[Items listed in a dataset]
BEGIN

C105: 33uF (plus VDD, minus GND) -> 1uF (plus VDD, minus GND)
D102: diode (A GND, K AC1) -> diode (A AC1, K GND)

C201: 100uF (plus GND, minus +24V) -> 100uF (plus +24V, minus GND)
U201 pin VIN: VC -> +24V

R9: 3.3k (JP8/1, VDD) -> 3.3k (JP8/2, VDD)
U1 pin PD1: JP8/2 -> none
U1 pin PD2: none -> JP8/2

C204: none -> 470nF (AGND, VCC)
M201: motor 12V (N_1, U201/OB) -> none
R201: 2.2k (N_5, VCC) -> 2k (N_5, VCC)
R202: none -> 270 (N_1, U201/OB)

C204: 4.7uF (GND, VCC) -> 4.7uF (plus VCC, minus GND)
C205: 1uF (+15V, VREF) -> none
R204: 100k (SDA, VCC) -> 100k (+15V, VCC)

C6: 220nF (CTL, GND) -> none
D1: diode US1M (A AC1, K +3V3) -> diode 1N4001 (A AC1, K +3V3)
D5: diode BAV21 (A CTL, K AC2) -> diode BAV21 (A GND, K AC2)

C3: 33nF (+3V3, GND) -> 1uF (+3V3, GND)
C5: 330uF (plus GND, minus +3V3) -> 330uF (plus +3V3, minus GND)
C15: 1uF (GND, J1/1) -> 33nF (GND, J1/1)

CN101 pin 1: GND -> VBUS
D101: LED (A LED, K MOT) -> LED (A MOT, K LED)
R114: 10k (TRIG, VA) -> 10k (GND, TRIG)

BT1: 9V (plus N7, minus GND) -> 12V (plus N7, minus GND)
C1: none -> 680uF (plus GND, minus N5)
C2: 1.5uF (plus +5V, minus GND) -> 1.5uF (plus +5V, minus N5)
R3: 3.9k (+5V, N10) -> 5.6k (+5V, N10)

END

__GOAL OF THE EXERCISE__.
Set down precisely the lines above between the line holding "C15: 1uF (GND, J1/1) -> 33nF (GND, J1/1)" and the line holding "C1: none -> 680uF (plus GND, minus N5)", inclusive, and nothing beyond them.

__SOLVED EXERCISE__.
C15: 1uF (GND, J1/1) -> 33nF (GND, J1/1)

CN101 pin 1: GND -> VBUS
D101: LED (A LED, K MOT) -> LED (A MOT, K LED)
R114: 10k (TRIG, VA) -> 10k (GND, TRIG)

BT1: 9V (plus N7, minus GND) -> 12V (plus N7, minus GND)
C1: none -> 680uF (plus GND, minus N5)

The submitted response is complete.